- _INSTRUCTIONS TO FOLLOW_: While leaving the pictures out, set down only the lines from the one with "JOY pin VRY: A2 -> C15" through the end of the records, exactly as they stand.

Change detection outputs
_ _ _ _

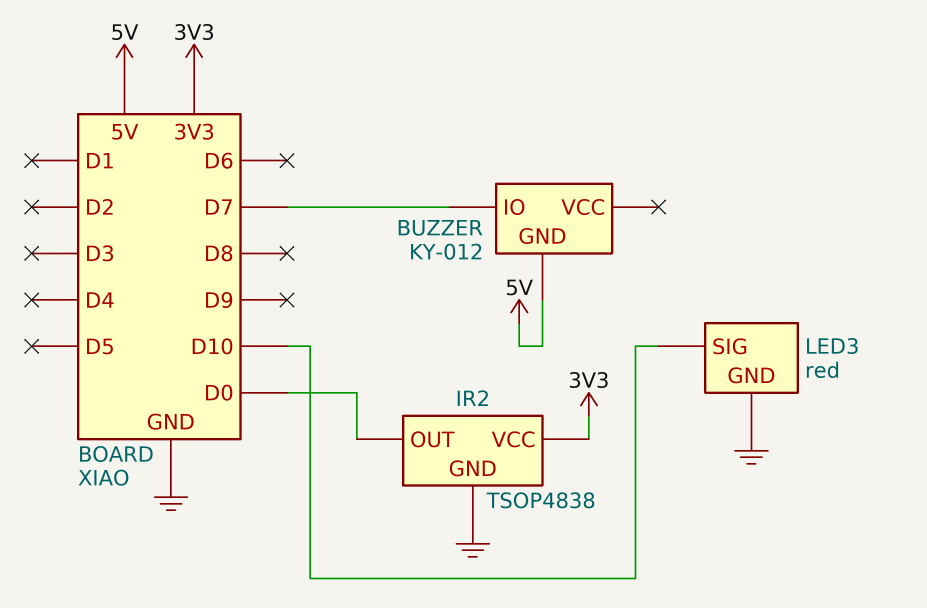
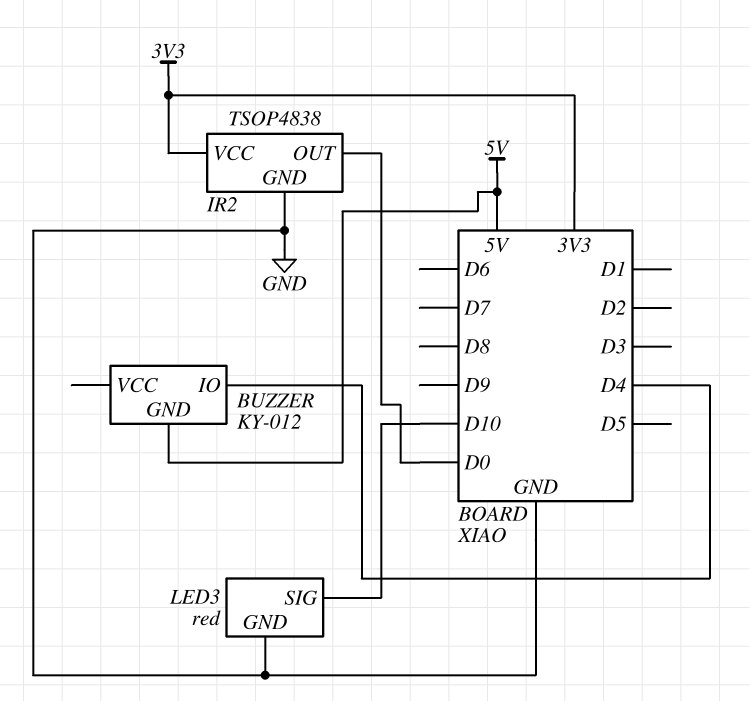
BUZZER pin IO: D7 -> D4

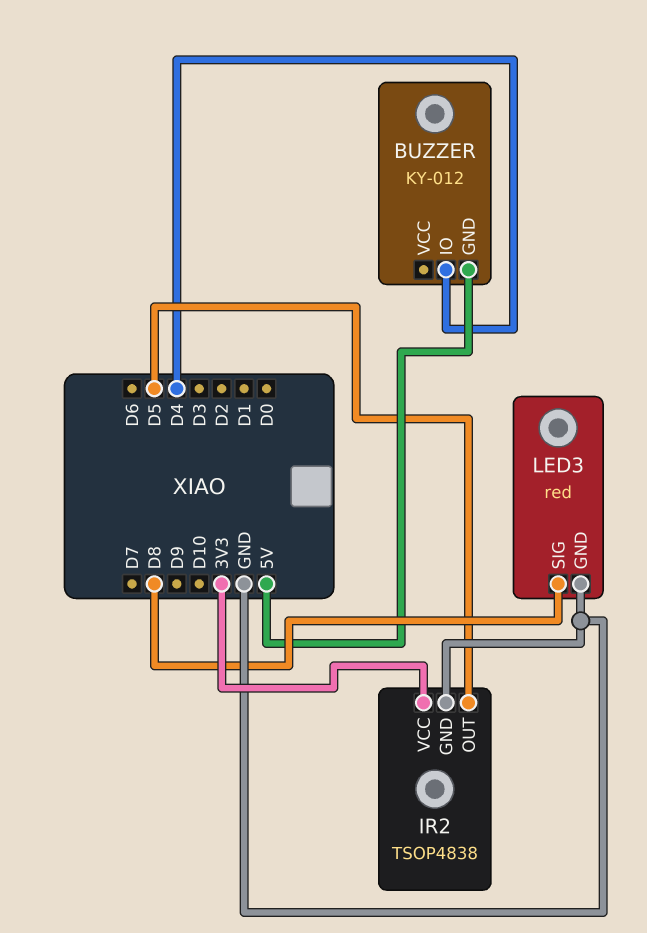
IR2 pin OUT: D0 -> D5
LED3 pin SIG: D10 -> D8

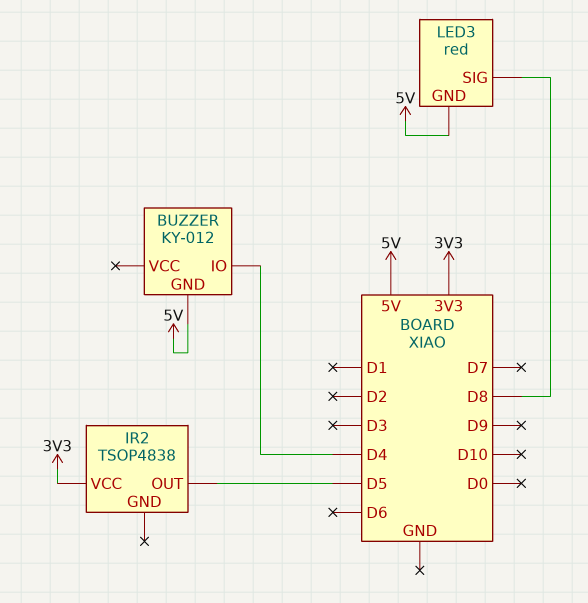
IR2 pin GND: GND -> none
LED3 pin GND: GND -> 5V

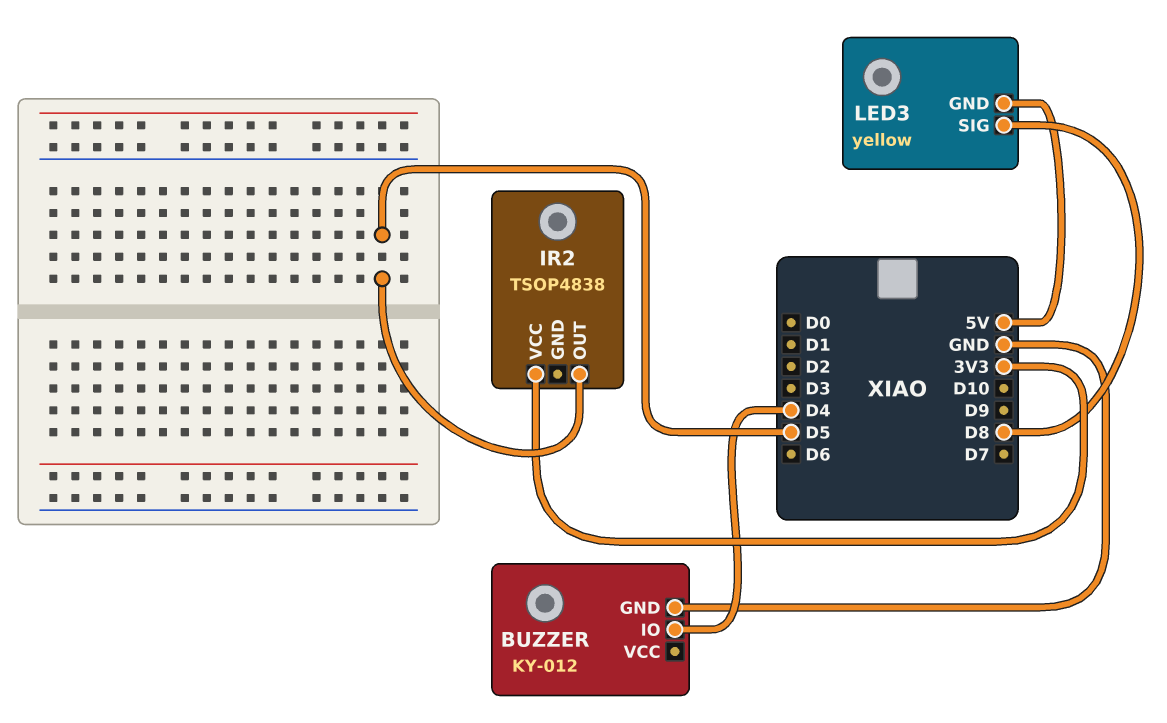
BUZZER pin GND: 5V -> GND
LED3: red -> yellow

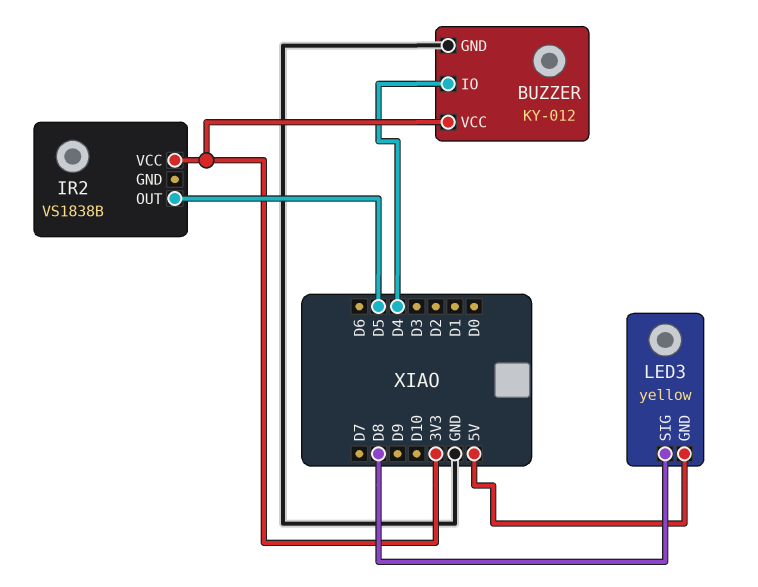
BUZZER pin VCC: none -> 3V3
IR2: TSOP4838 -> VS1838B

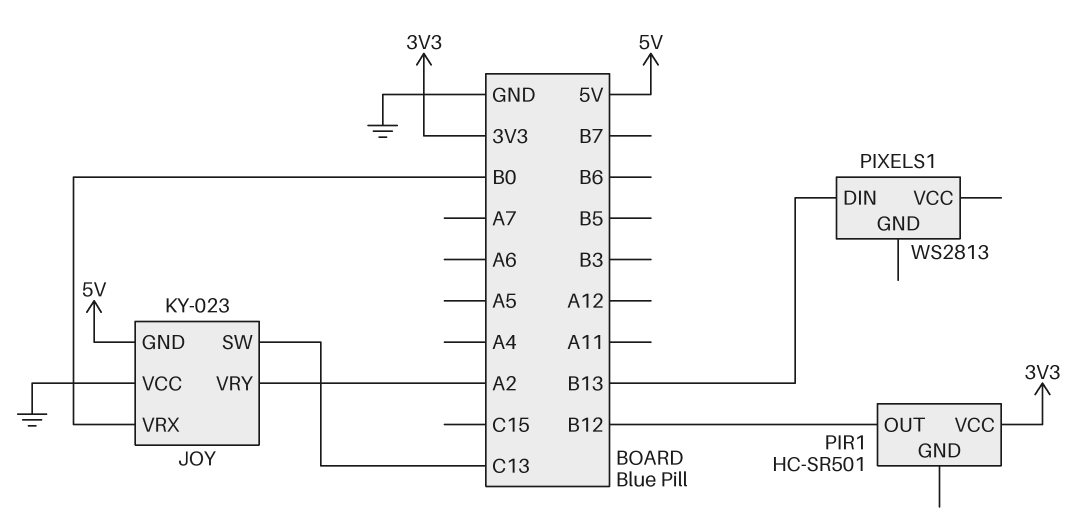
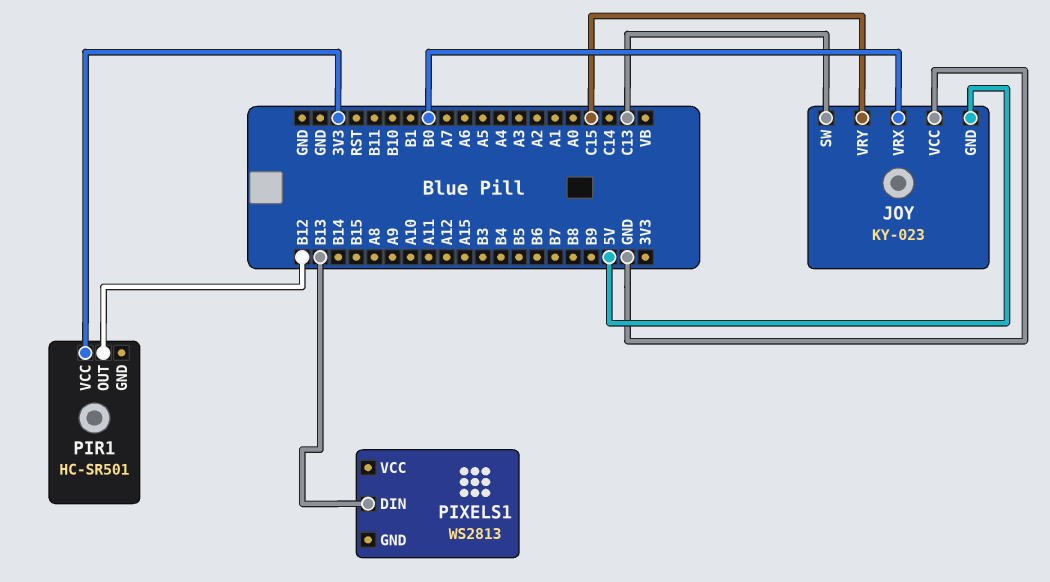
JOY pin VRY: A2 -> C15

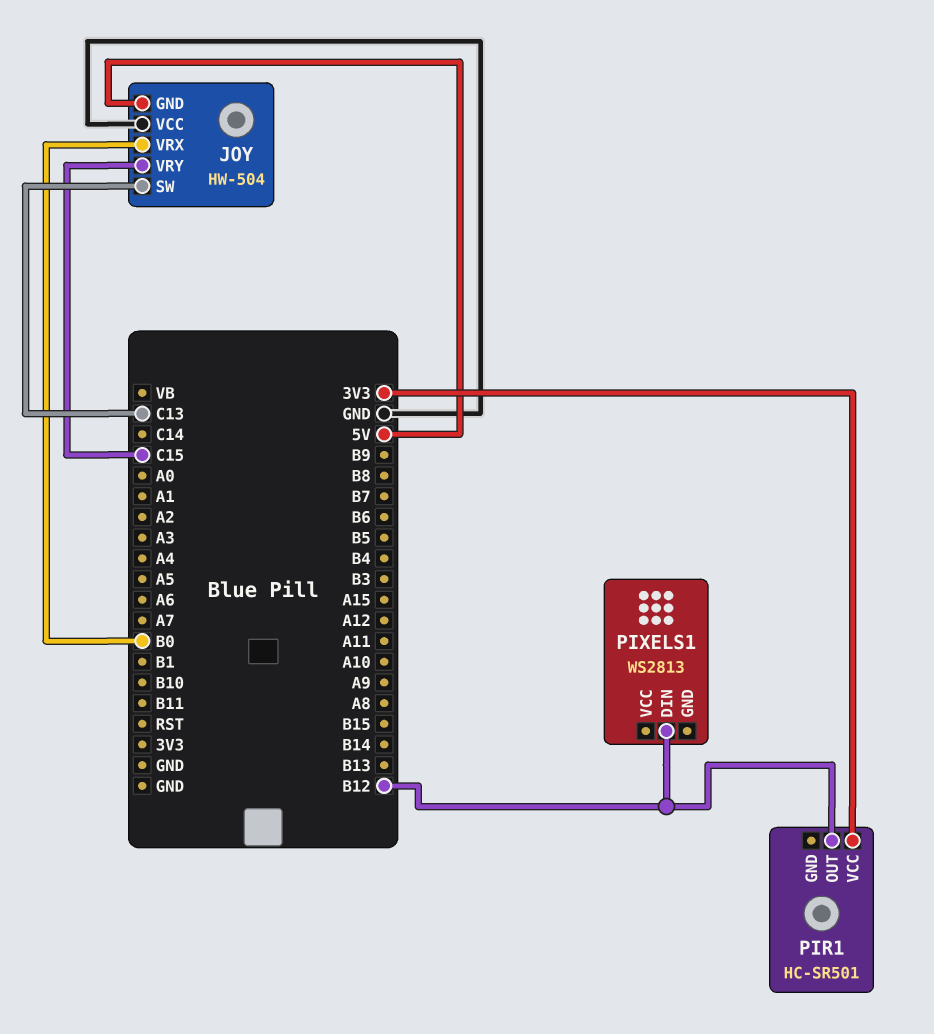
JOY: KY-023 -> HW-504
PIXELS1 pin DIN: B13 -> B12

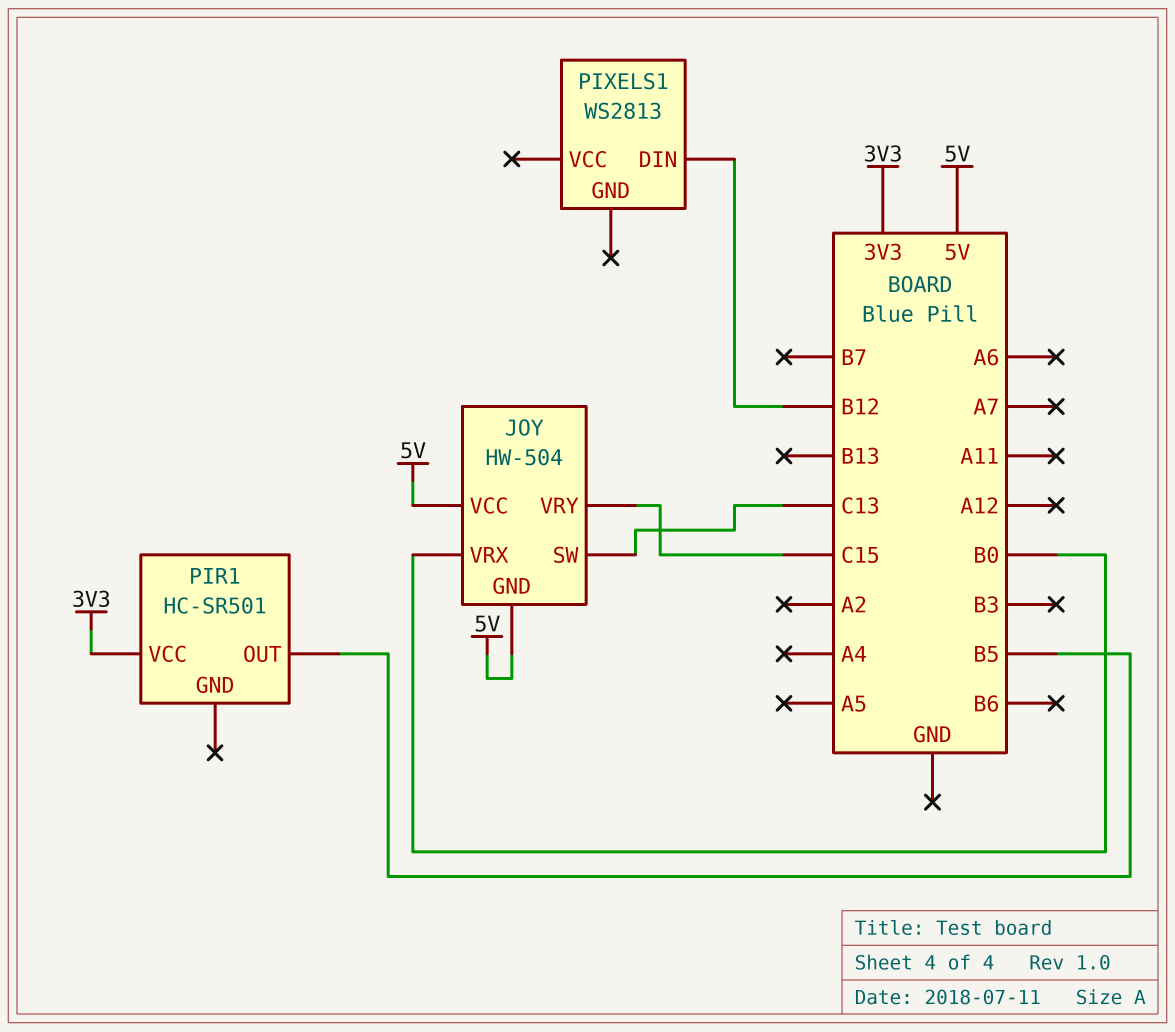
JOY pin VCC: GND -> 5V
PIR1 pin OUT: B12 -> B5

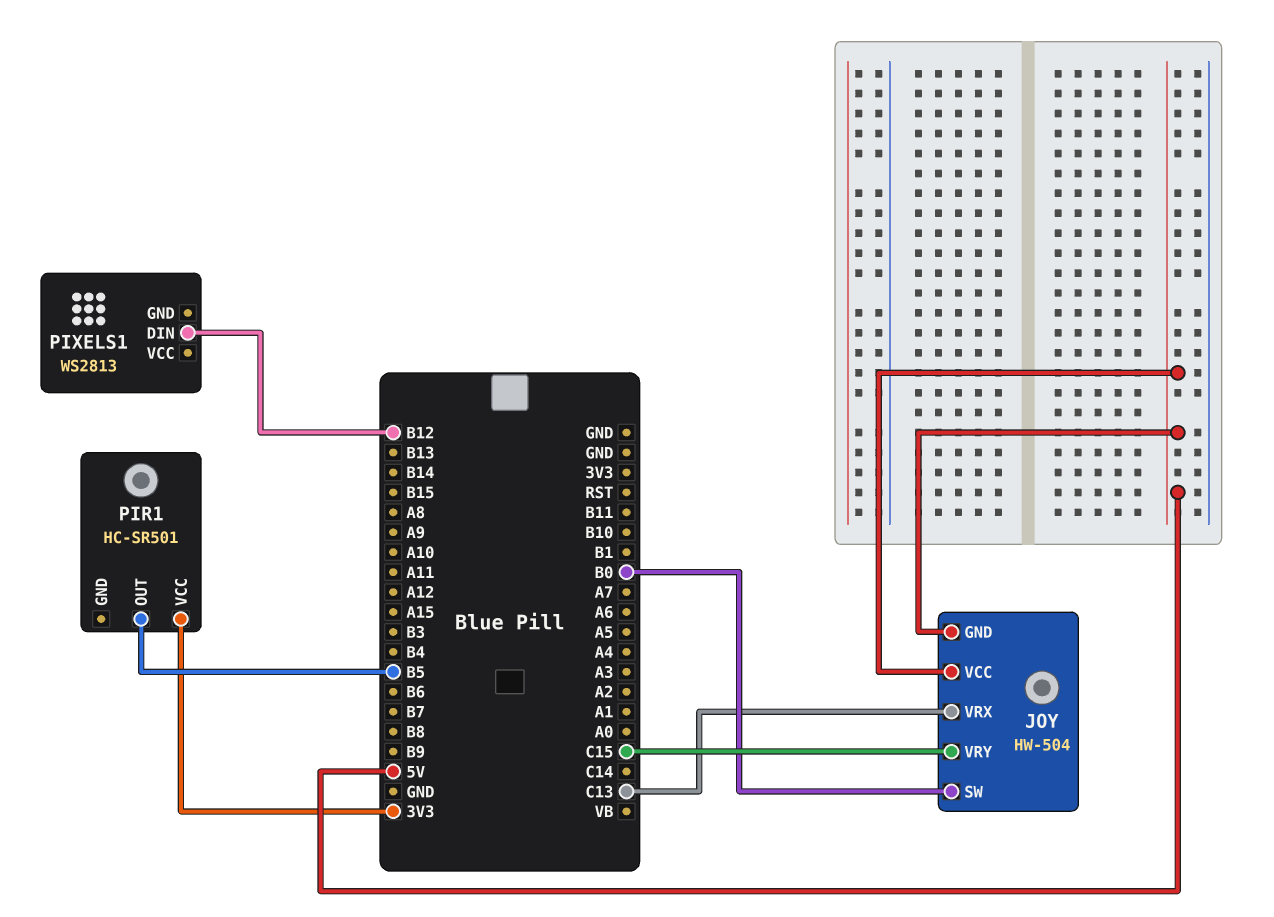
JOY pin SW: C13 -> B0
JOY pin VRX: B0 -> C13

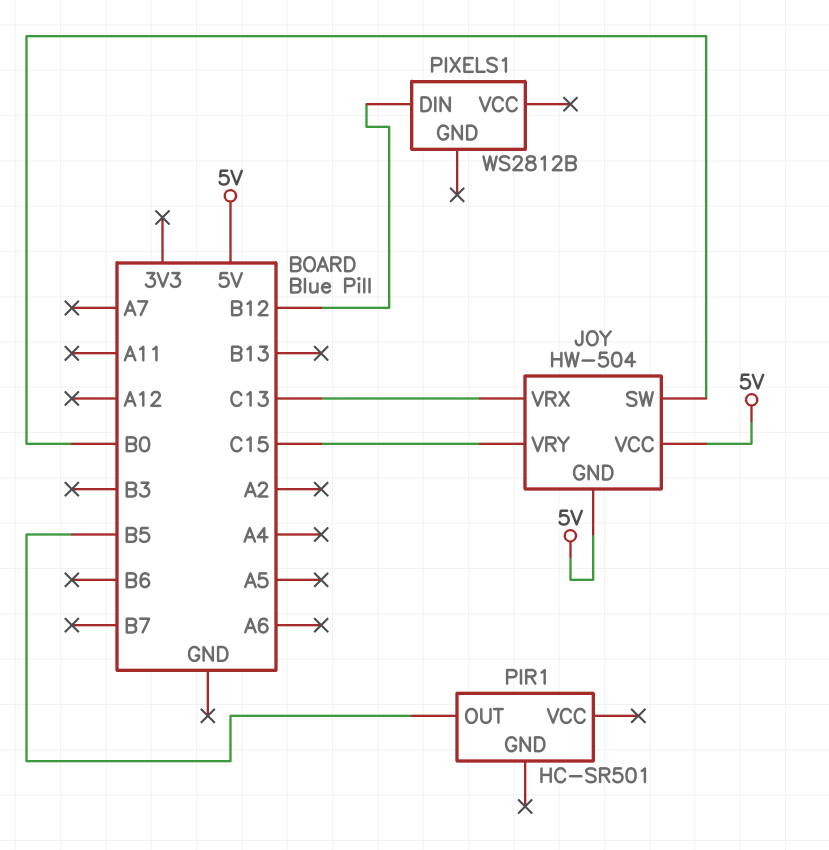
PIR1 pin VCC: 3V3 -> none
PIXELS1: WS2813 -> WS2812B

_ _ _ _

- _RESPONSE FOR THIS EXERCISE_:
JOY pin VRY: A2 -> C15

JOY: KY-023 -> HW-504
PIXELS1 pin DIN: B13 -> B12

JOY pin VCC: GND -> 5V
PIR1 pin OUT: B12 -> B5

JOY pin SW: C13 -> B0
JOY pin VRX: B0 -> C13

PIR1 pin VCC: 3V3 -> none
PIXELS1: WS2813 -> WS2812B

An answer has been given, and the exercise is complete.